The output should consist solely of the line containing "preset4: [106,107,138,132] ->" and all lines after it through the final line of the entries below, reproduced exactly.

DATA FOR THIS EXERCISE —
=-=-=-=-=
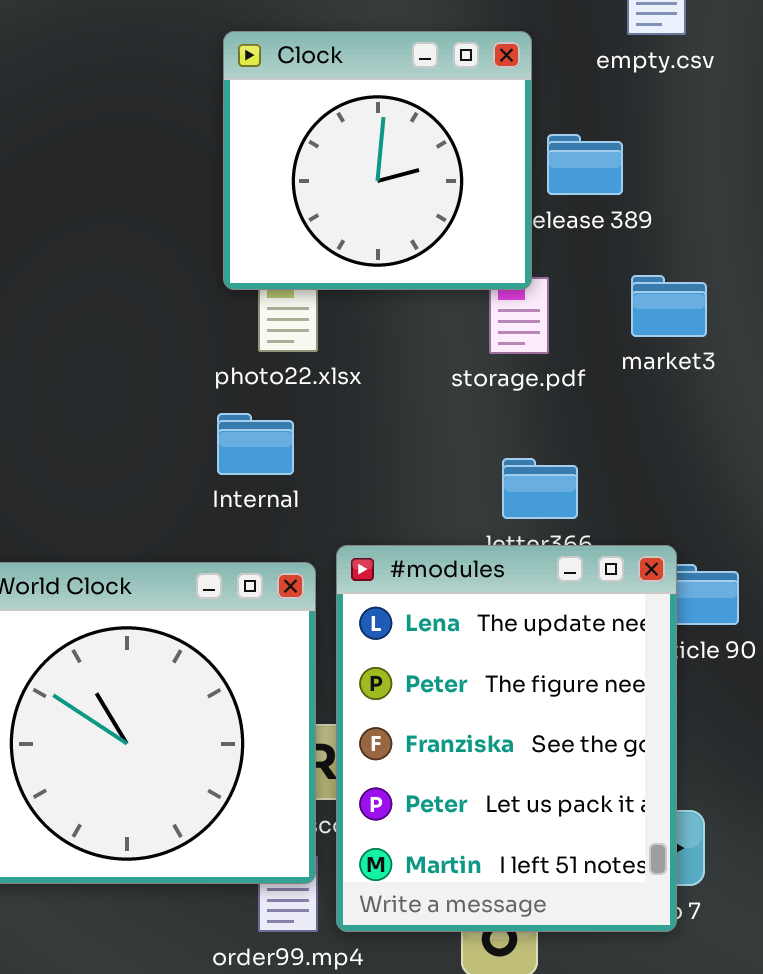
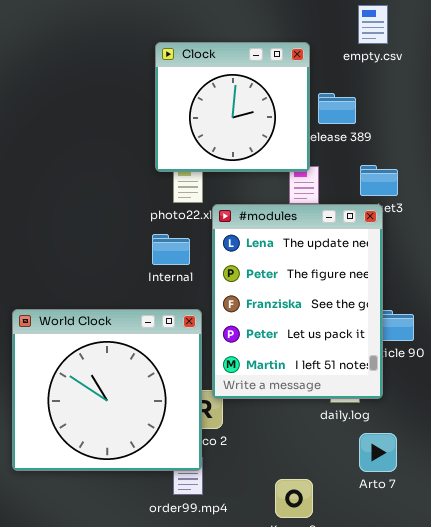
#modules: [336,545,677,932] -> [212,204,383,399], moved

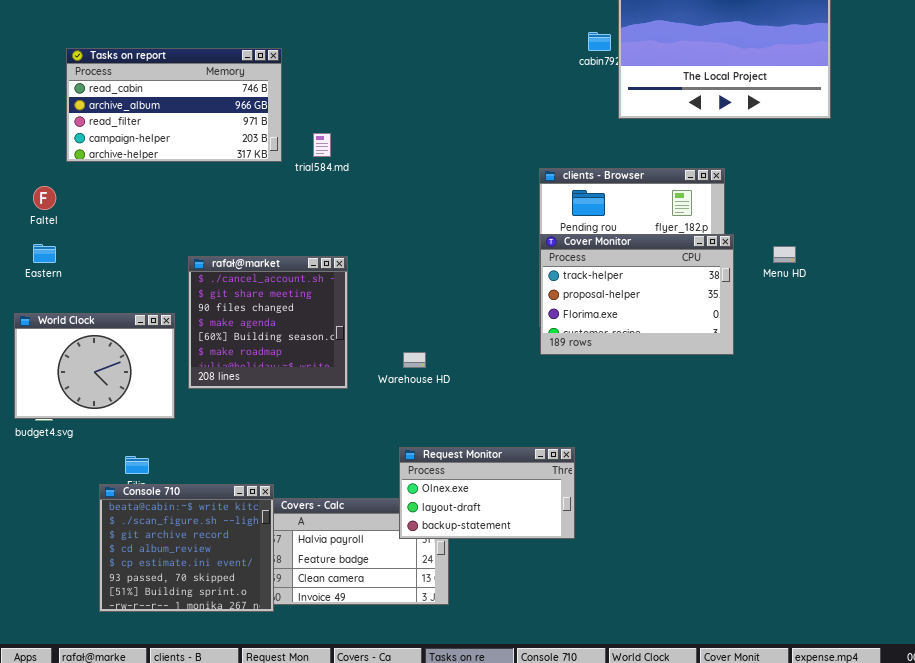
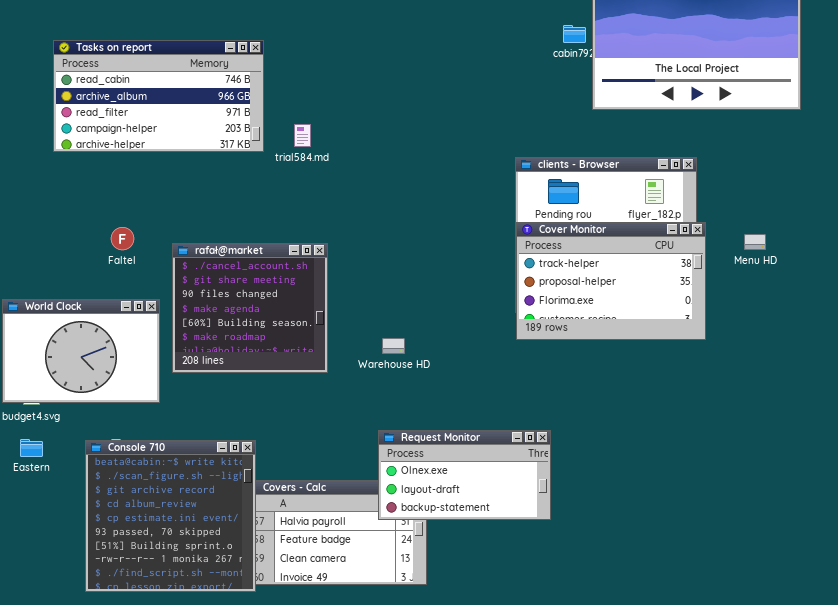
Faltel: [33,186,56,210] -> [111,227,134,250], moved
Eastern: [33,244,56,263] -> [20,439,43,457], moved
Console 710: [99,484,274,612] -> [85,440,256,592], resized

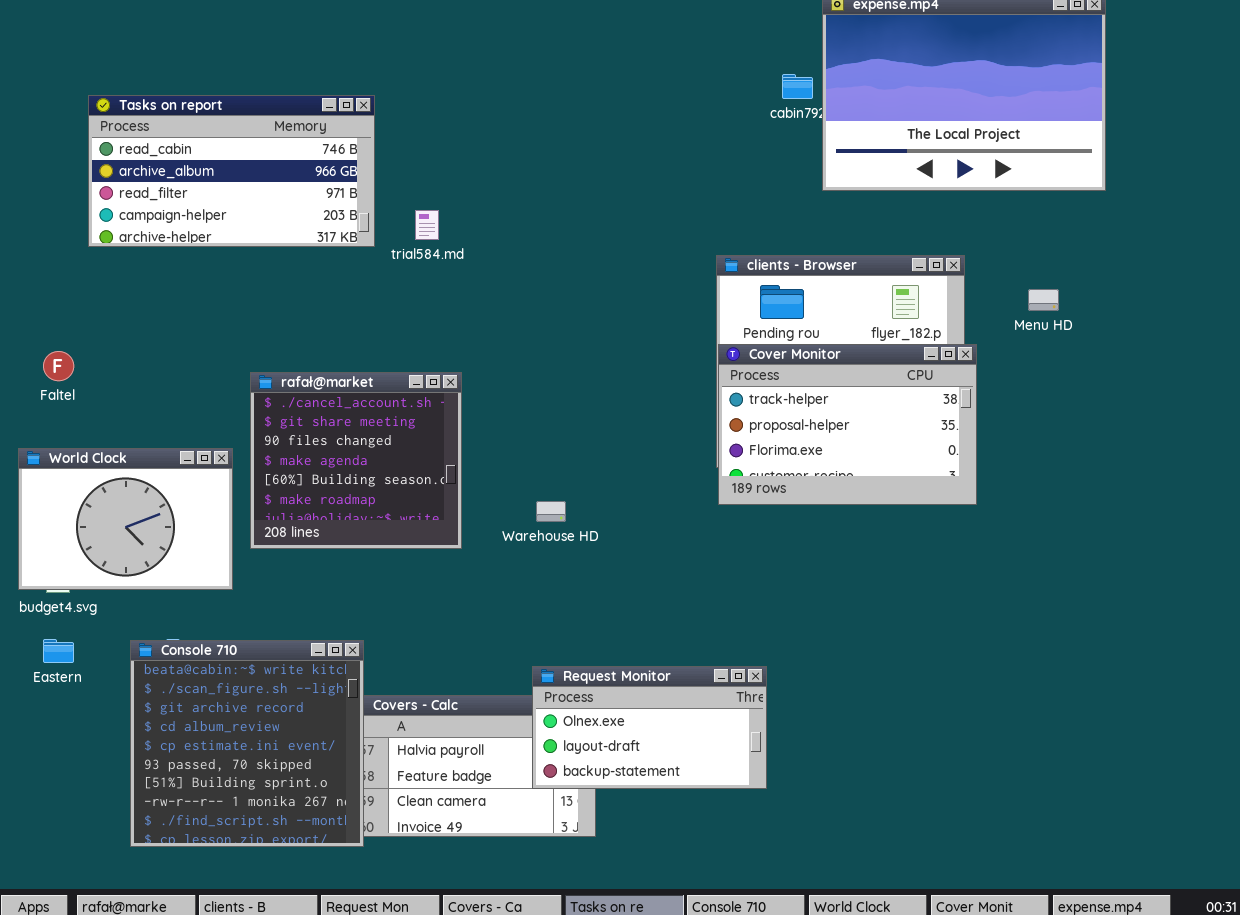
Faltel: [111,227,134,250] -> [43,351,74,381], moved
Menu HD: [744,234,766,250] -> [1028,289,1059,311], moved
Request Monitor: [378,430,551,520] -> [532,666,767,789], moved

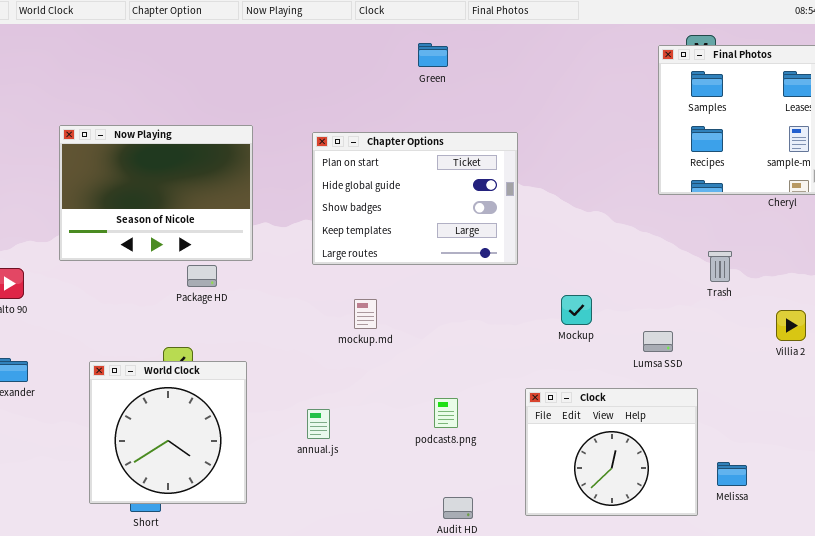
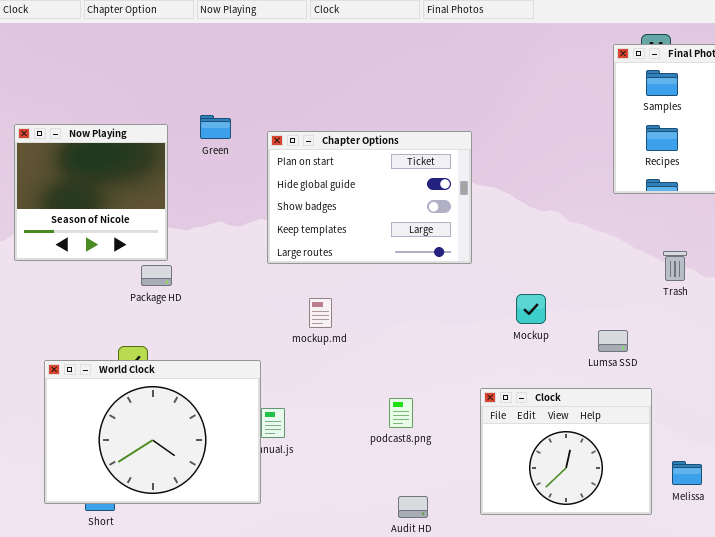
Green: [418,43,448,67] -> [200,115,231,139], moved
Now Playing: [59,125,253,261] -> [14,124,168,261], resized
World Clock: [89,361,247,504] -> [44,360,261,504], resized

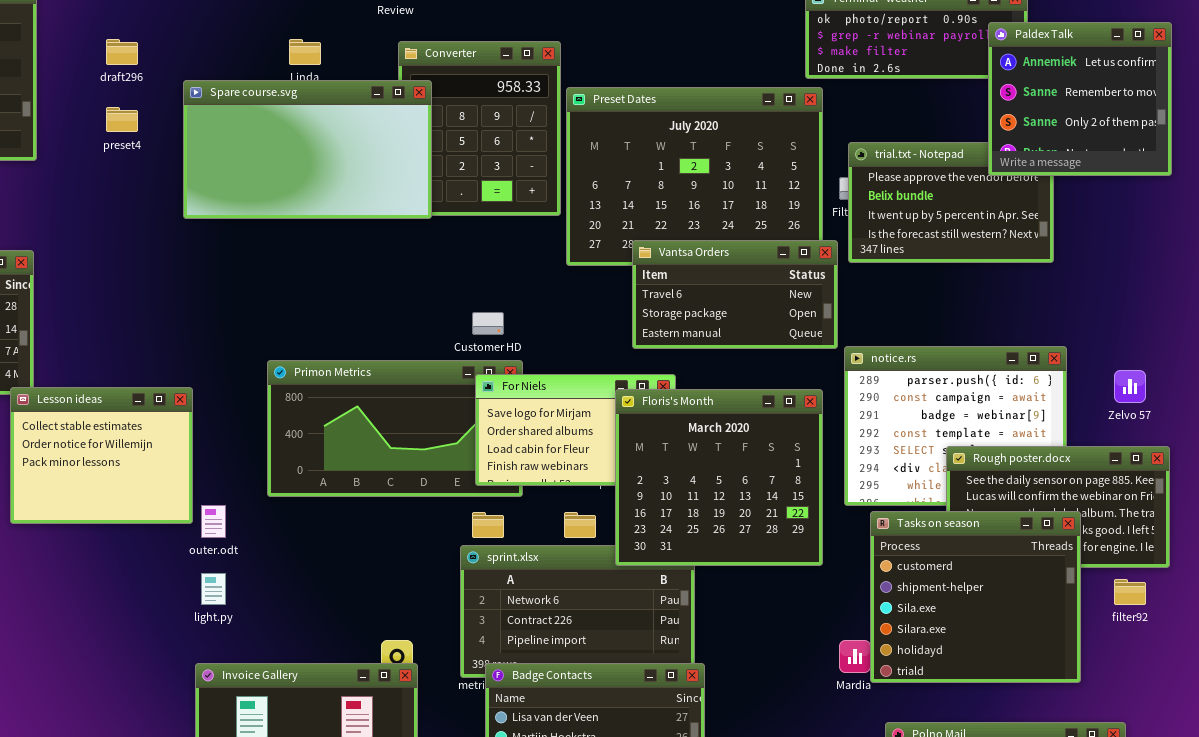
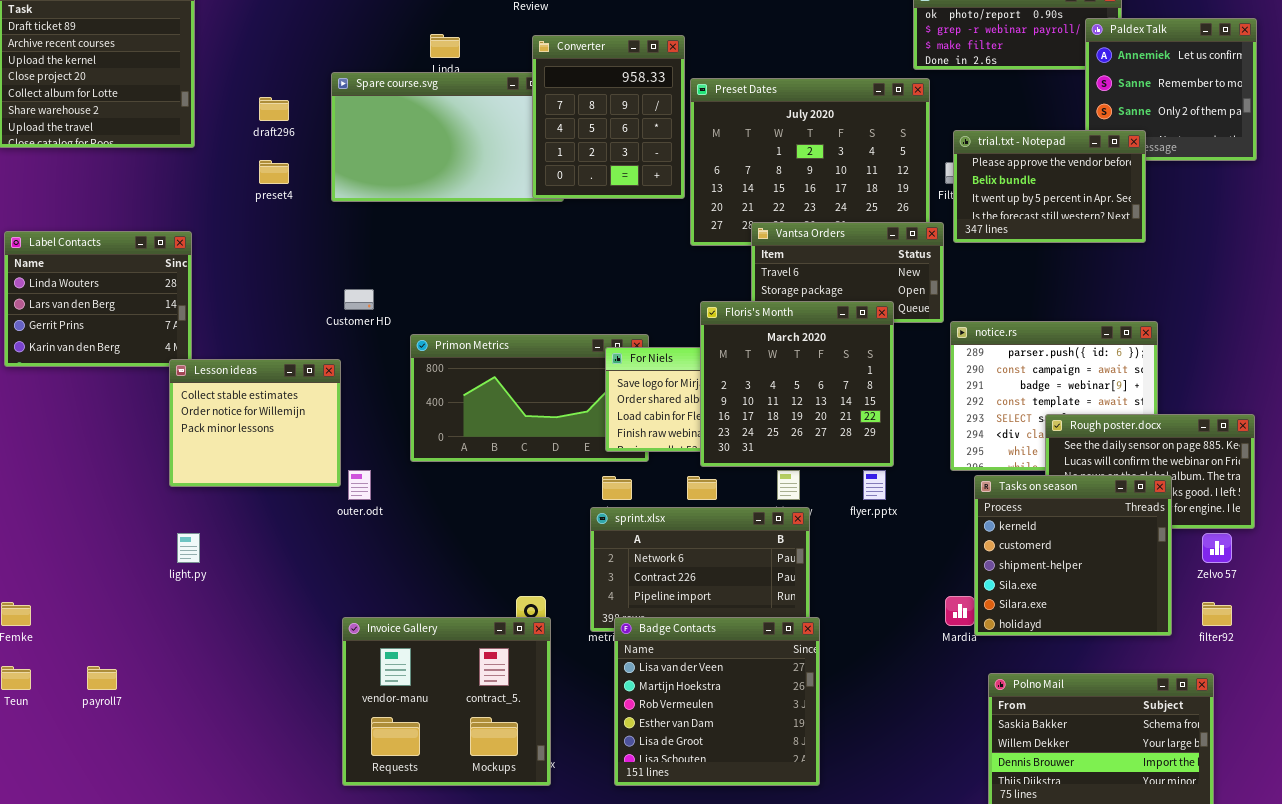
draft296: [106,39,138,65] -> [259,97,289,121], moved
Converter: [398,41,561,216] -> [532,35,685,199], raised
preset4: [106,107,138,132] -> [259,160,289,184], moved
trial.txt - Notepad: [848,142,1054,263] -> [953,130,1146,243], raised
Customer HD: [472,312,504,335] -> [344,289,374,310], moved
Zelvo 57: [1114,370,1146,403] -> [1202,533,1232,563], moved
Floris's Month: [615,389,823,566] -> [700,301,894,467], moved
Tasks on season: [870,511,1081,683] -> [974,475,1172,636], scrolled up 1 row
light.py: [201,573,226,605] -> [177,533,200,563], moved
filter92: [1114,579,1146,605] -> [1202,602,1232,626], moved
=-=-=-=-=
RESPONSE BOX —
preset4: [106,107,138,132] -> [259,160,289,184], moved
trial.txt - Notepad: [848,142,1054,263] -> [953,130,1146,243], raised
Customer HD: [472,312,504,335] -> [344,289,374,310], moved
Zelvo 57: [1114,370,1146,403] -> [1202,533,1232,563], moved
Floris's Month: [615,389,823,566] -> [700,301,894,467], moved
Tasks on season: [870,511,1081,683] -> [974,475,1172,636], scrolled up 1 row
light.py: [201,573,226,605] -> [177,533,200,563], moved
filter92: [1114,579,1146,605] -> [1202,602,1232,626], moved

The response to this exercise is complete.